Problem description:
Restate, word for word and with no pictures, the stretch of lines in the data below that begins at the line with "design8: [531,434,568,464] ->" and ends at the line with "Dravon SSD: [903,664,959,704]", inclusive.

Task data:
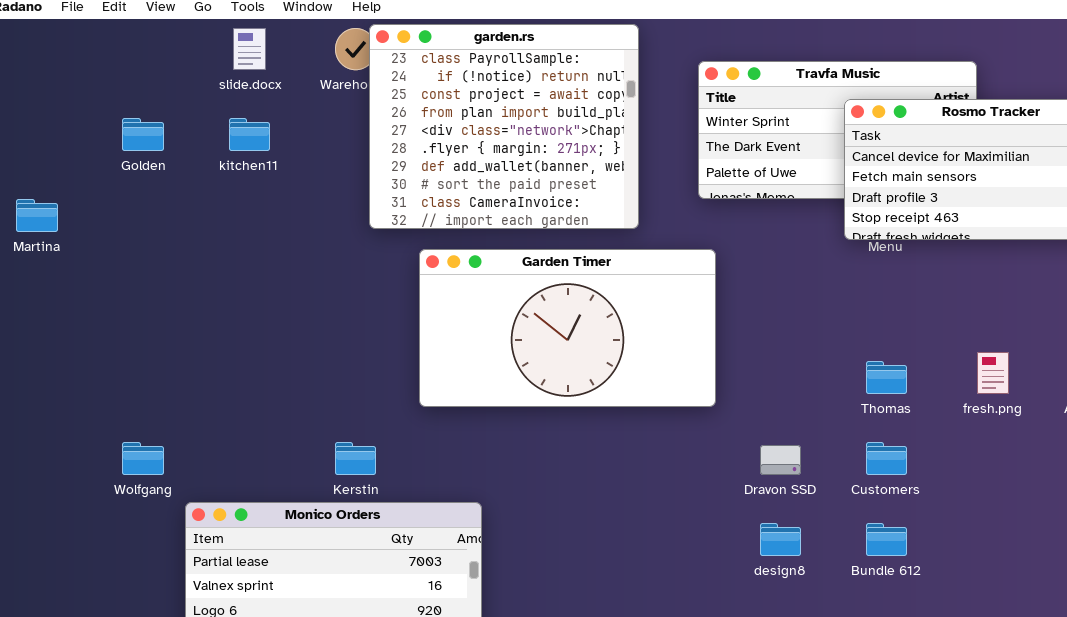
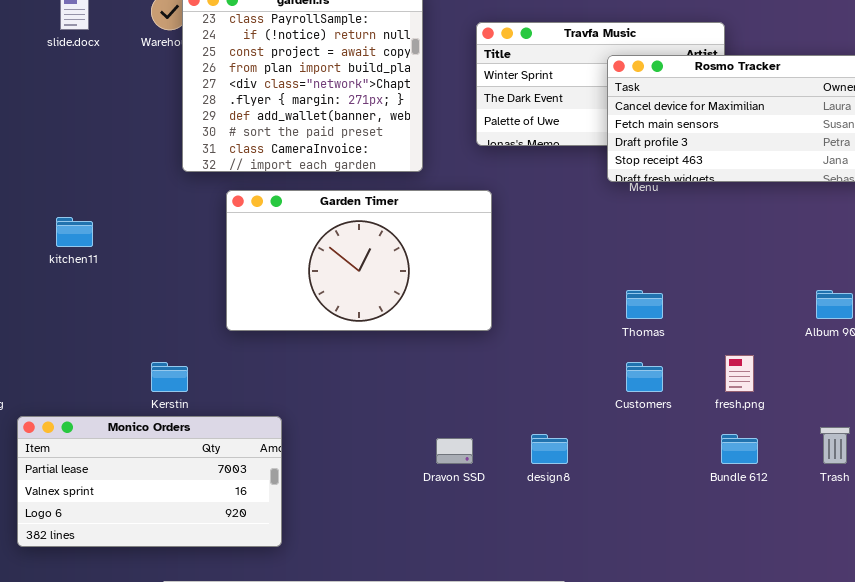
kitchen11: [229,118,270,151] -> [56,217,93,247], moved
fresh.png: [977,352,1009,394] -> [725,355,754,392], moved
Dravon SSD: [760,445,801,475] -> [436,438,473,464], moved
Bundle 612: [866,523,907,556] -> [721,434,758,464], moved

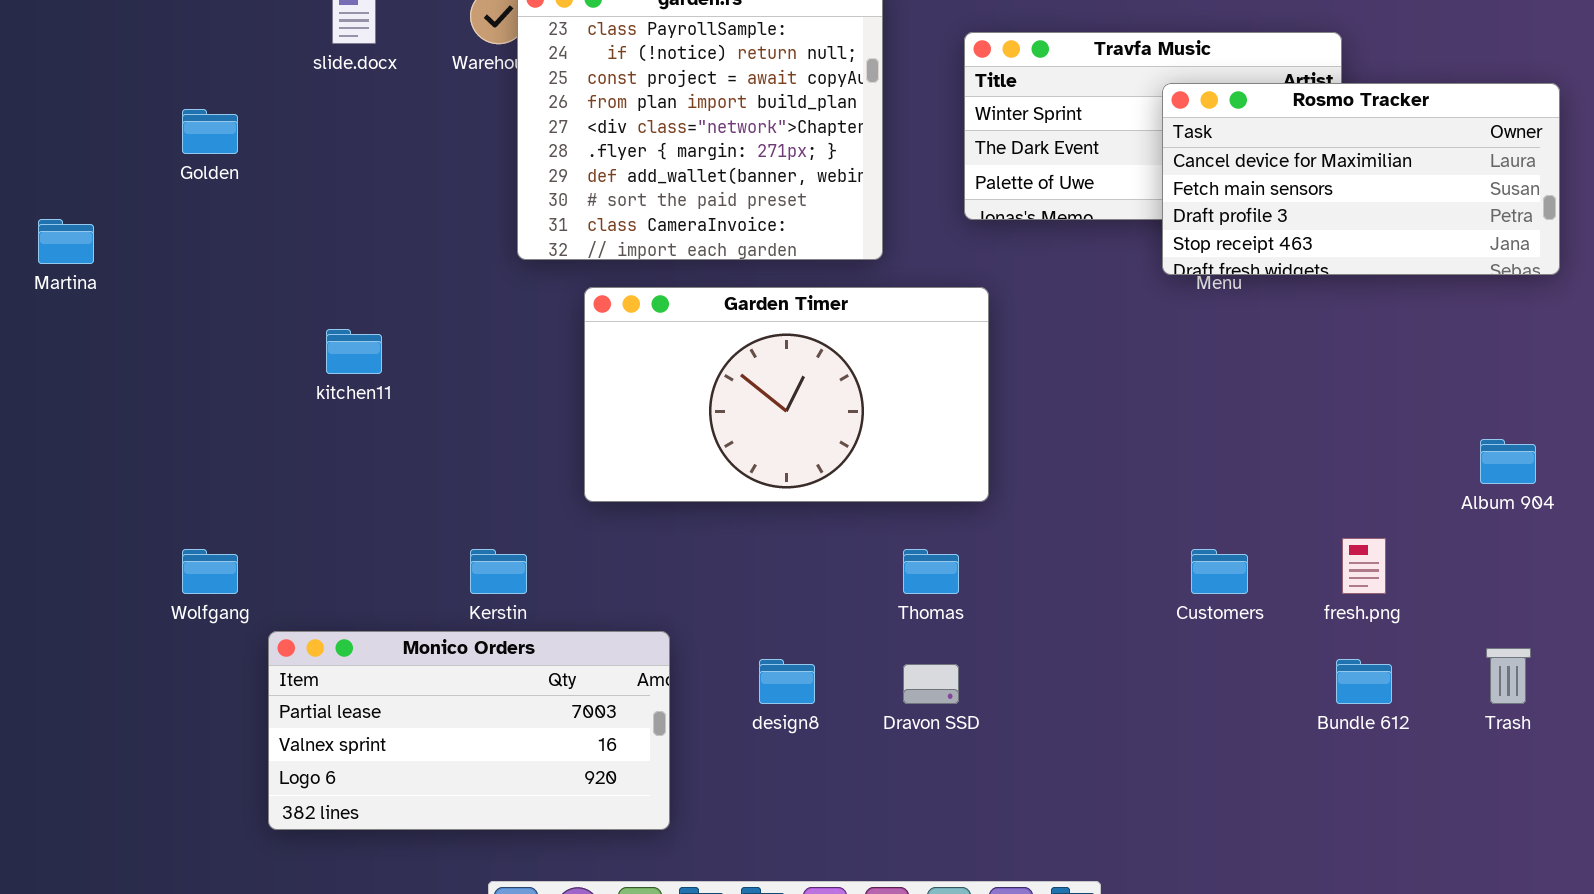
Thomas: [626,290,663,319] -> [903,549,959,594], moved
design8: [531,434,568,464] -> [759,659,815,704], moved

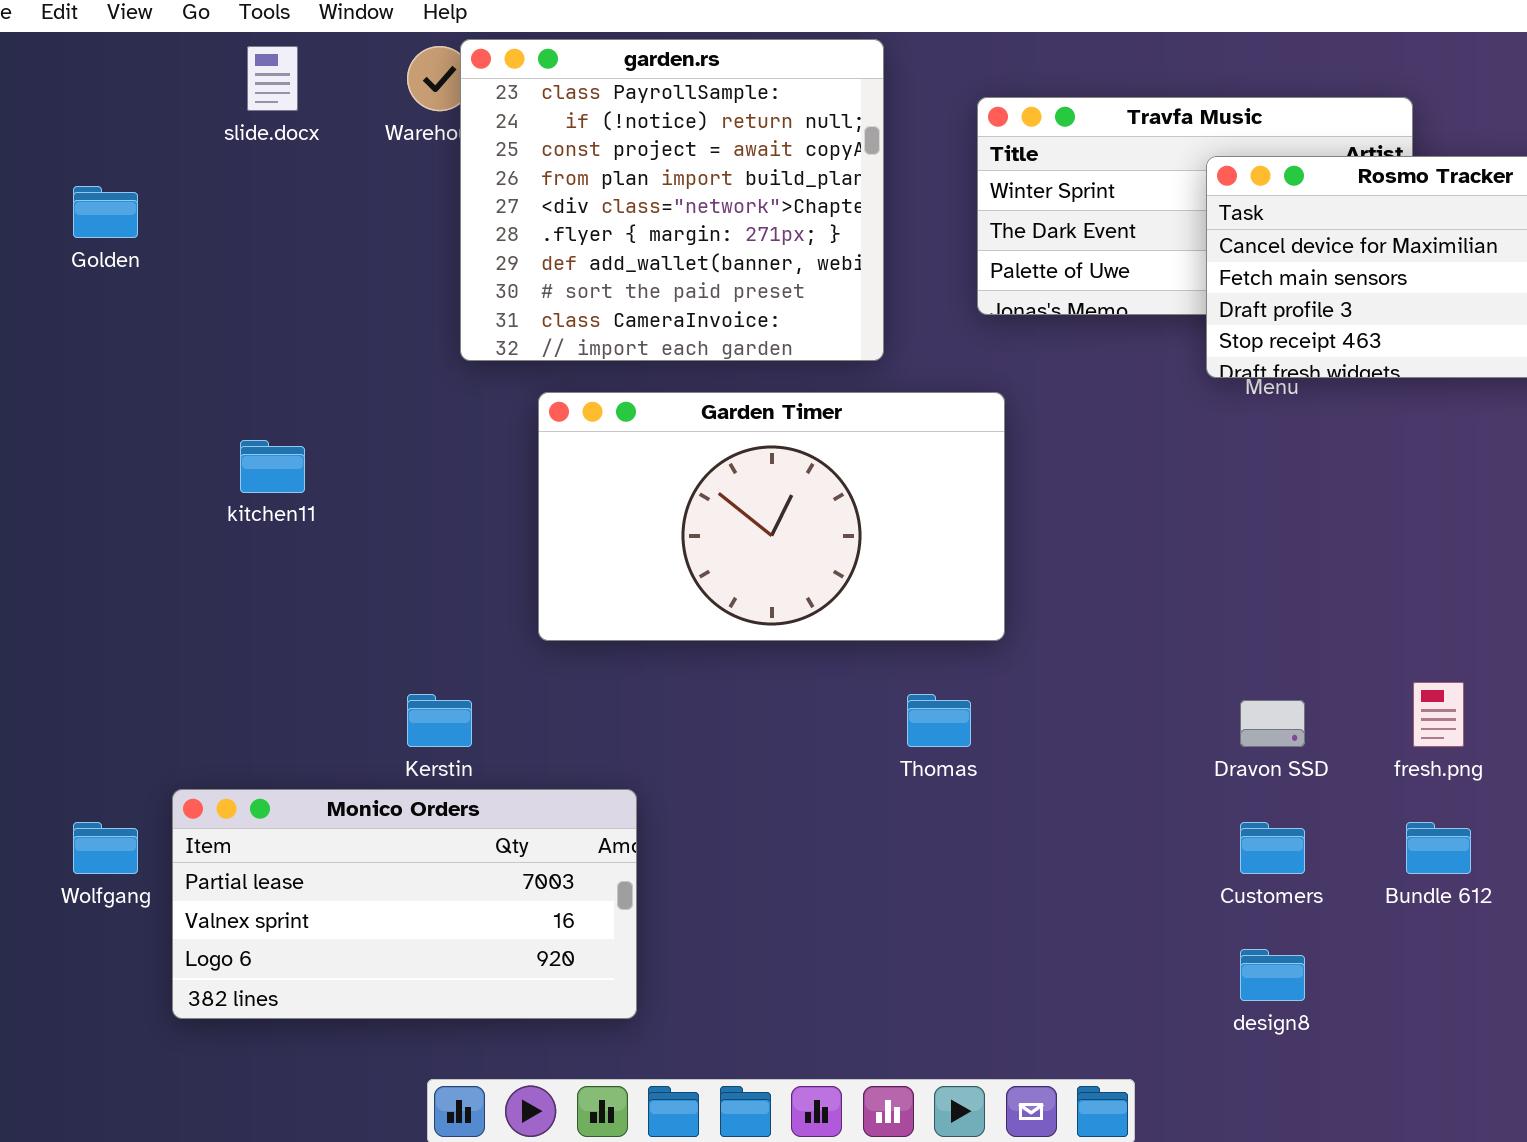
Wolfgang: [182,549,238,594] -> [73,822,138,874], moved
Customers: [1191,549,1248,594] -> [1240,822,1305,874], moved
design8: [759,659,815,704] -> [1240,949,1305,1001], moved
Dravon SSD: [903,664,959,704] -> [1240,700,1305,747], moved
---
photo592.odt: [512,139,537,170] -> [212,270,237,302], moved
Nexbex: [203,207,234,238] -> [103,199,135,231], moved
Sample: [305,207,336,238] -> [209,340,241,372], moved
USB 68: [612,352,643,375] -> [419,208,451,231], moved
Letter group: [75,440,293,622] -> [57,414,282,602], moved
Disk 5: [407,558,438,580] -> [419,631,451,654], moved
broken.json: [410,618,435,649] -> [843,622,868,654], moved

Output below:
design8: [531,434,568,464] -> [759,659,815,704], moved

Wolfgang: [182,549,238,594] -> [73,822,138,874], moved
Customers: [1191,549,1248,594] -> [1240,822,1305,874], moved
design8: [759,659,815,704] -> [1240,949,1305,1001], moved
Dravon SSD: [903,664,959,704] -> [1240,700,1305,747], moved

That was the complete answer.